> _Work required_
What is needed is an exact reproduction of the lines from the one that contains "adding machine (dark brown) <294, 431, 398, 517>" through the end of the data, both included and nothing else, with pictures omitted.

(Collected data)
************

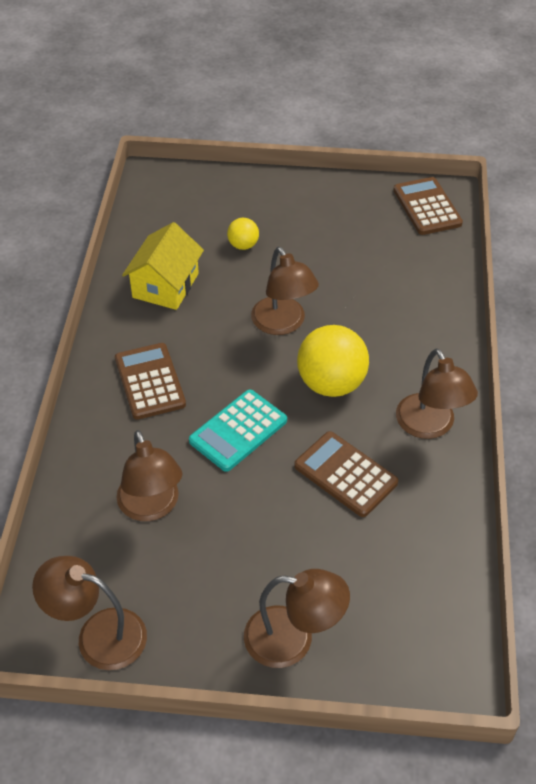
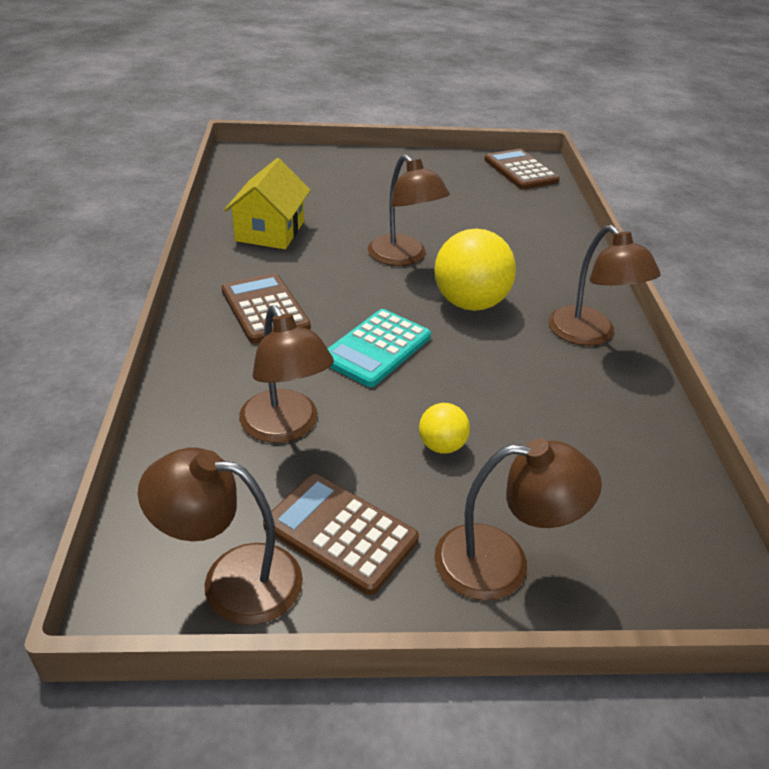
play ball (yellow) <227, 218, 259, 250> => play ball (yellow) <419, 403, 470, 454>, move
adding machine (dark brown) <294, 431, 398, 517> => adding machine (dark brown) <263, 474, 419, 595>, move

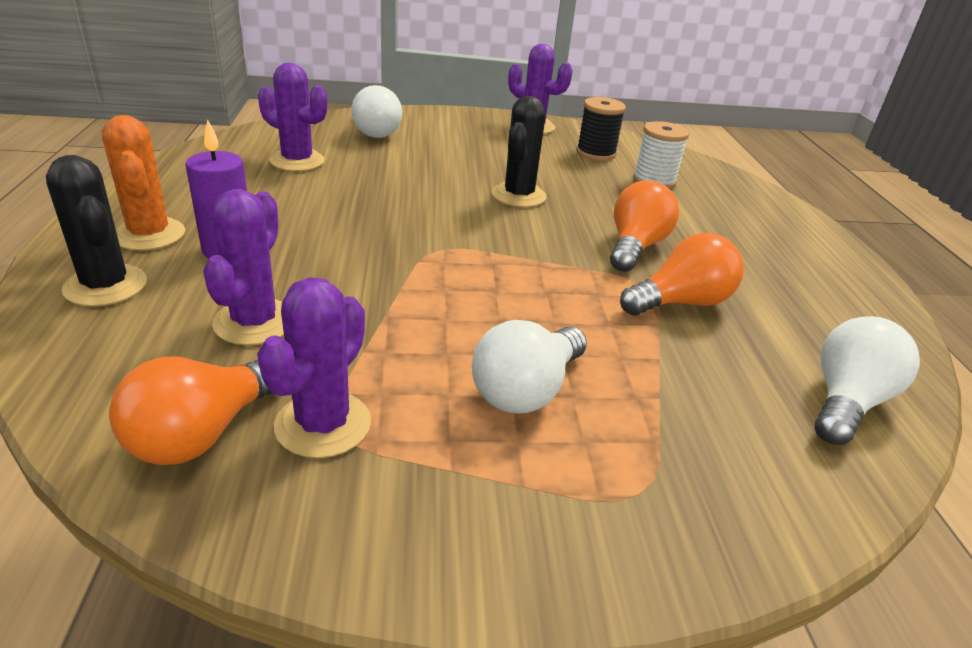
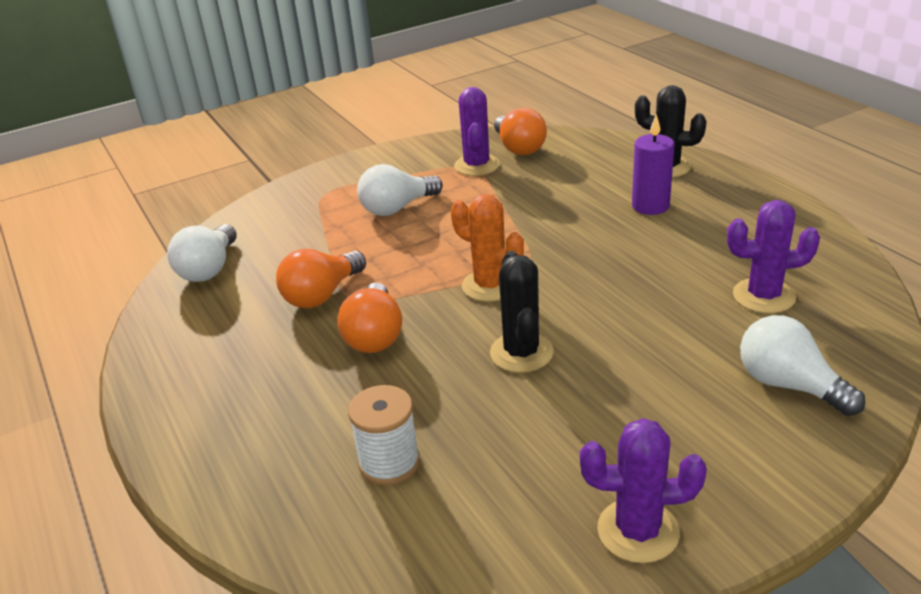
saguaro cactus (violet) <203, 189, 284, 345> => nothing
bobbin (ebony) <576, 97, 626, 161> => nothing
saguaro cactus (bright orange) <102, 115, 185, 251> => saguaro cactus (bright orange) <451, 194, 524, 302>, move
light bulb (bright orange) <109, 356, 272, 465> => light bulb (bright orange) <494, 107, 547, 155>, 150 degrees clockwise
light bulb (white) <472, 320, 587, 413> => light bulb (white) <357, 164, 443, 216>, 135 degrees counterclockwise

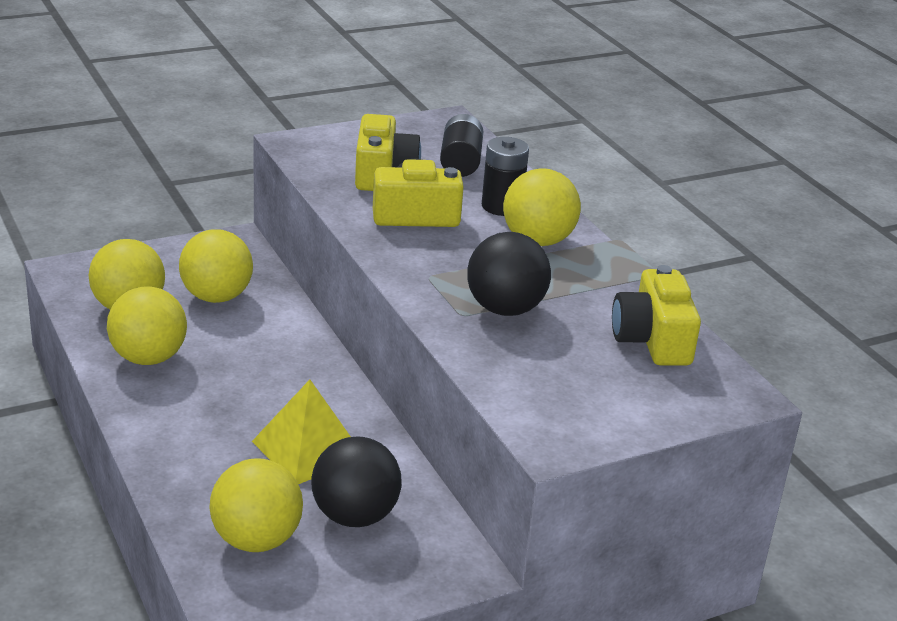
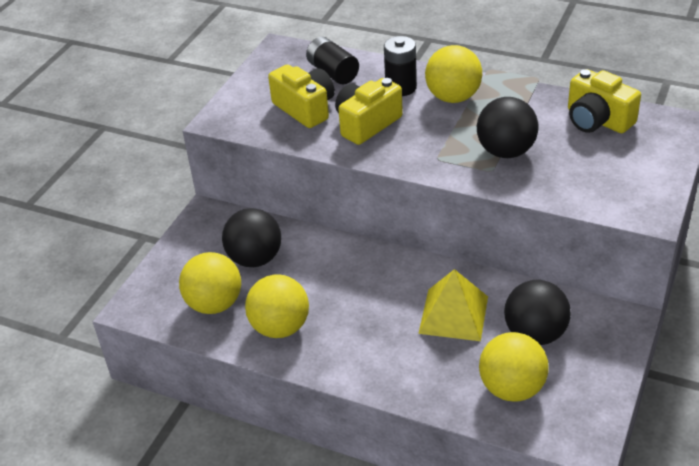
play ball (yellow) <179, 229, 253, 303> => play ball (ebony) <222, 208, 281, 267>

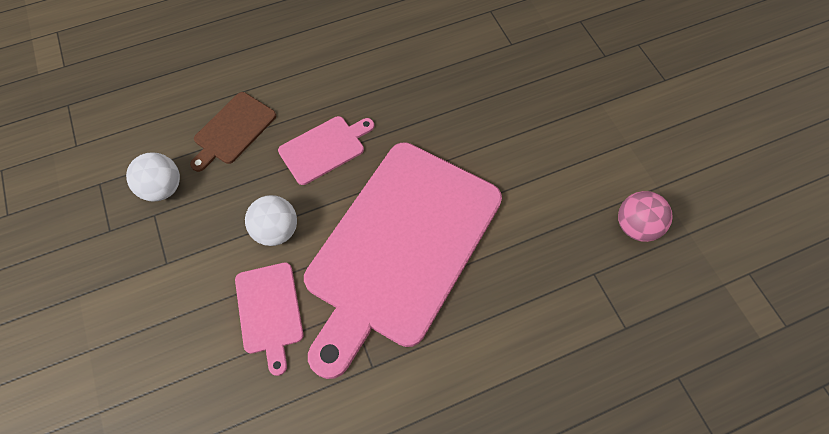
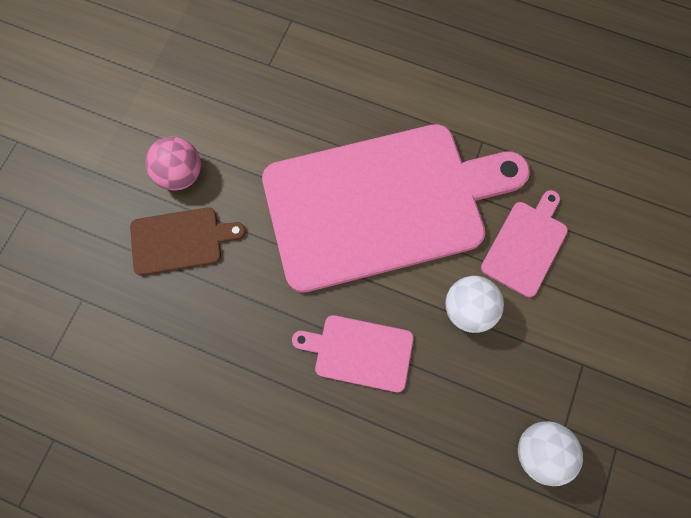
chopping board (dark brown) <190, 92, 276, 172> => chopping board (dark brown) <130, 207, 246, 276>, move
play ball (pink) <618, 191, 673, 242> => play ball (pink) <145, 137, 201, 191>, move

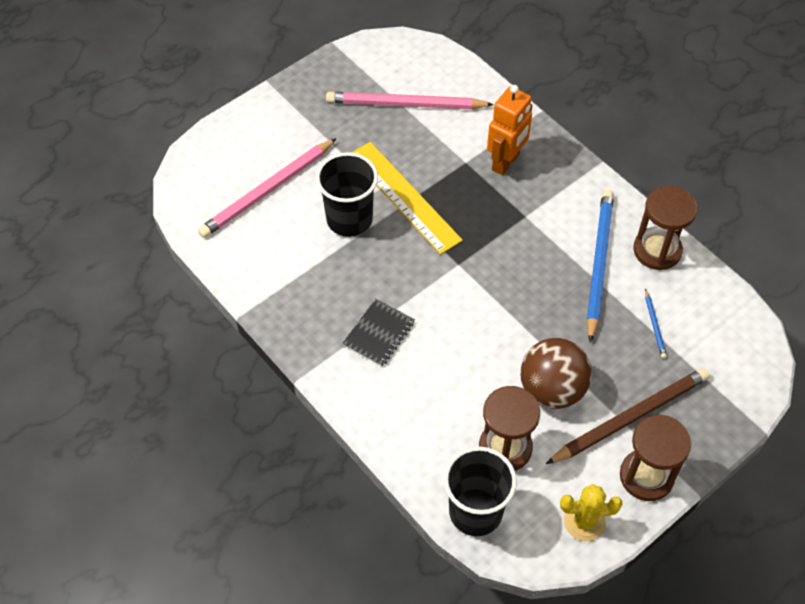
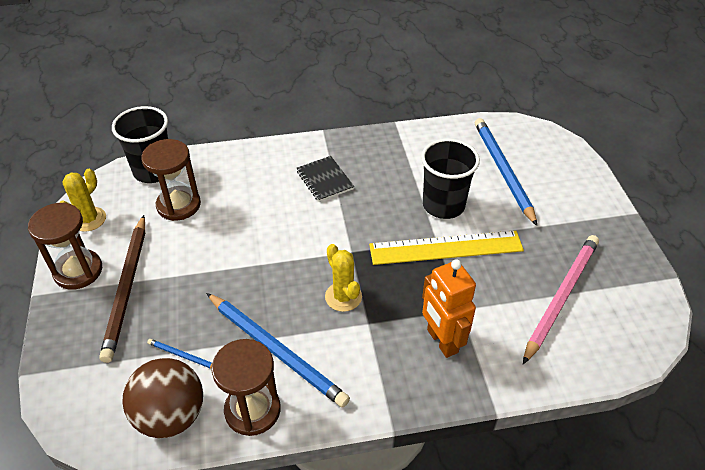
nothing => saguaro cactus (yellow) <325, 244, 362, 312>
play ball (dark brown) <520, 338, 592, 409> => play ball (dark brown) <122, 358, 203, 438>, move
wooden pencil (pink) <198, 138, 337, 238> => wooden pencil (blue) <475, 118, 537, 226>

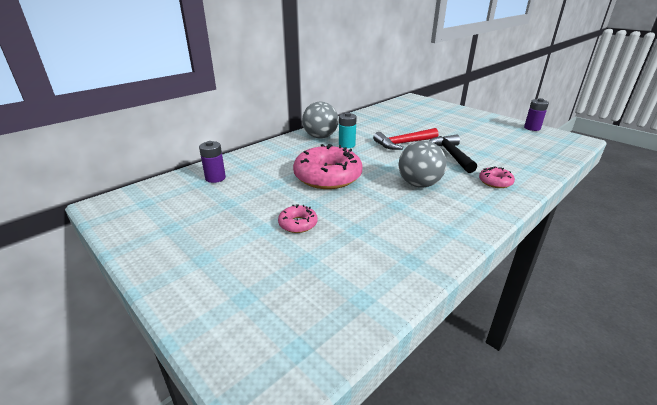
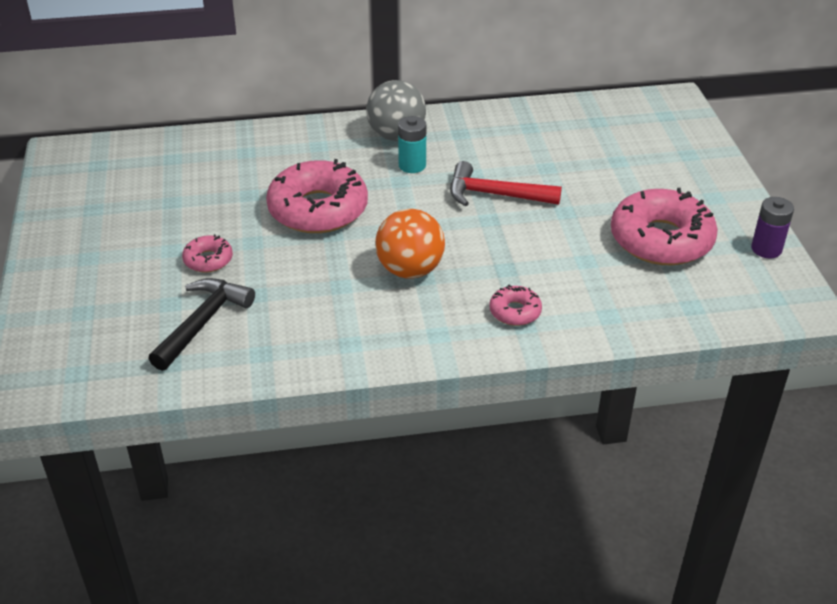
battery (violet) <199, 141, 226, 183> => nothing
nothing => glazed donut (pink) <611, 188, 718, 265>
claw hammer (ebony) <429, 135, 477, 173> => claw hammer (ebony) <148, 278, 255, 371>, move
play ball (grey) <399, 141, 447, 188> => play ball (bright orange) <375, 209, 445, 279>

************

> _Result of the task_
adding machine (dark brown) <294, 431, 398, 517> => adding machine (dark brown) <263, 474, 419, 595>, move

saguaro cactus (violet) <203, 189, 284, 345> => nothing
bobbin (ebony) <576, 97, 626, 161> => nothing
saguaro cactus (bright orange) <102, 115, 185, 251> => saguaro cactus (bright orange) <451, 194, 524, 302>, move
light bulb (bright orange) <109, 356, 272, 465> => light bulb (bright orange) <494, 107, 547, 155>, 150 degrees clockwise
light bulb (white) <472, 320, 587, 413> => light bulb (white) <357, 164, 443, 216>, 135 degrees counterclockwise

play ball (yellow) <179, 229, 253, 303> => play ball (ebony) <222, 208, 281, 267>

chopping board (dark brown) <190, 92, 276, 172> => chopping board (dark brown) <130, 207, 246, 276>, move
play ball (pink) <618, 191, 673, 242> => play ball (pink) <145, 137, 201, 191>, move

nothing => saguaro cactus (yellow) <325, 244, 362, 312>
play ball (dark brown) <520, 338, 592, 409> => play ball (dark brown) <122, 358, 203, 438>, move
wooden pencil (pink) <198, 138, 337, 238> => wooden pencil (blue) <475, 118, 537, 226>

battery (violet) <199, 141, 226, 183> => nothing
nothing => glazed donut (pink) <611, 188, 718, 265>
claw hammer (ebony) <429, 135, 477, 173> => claw hammer (ebony) <148, 278, 255, 371>, move
play ball (grey) <399, 141, 447, 188> => play ball (bright orange) <375, 209, 445, 279>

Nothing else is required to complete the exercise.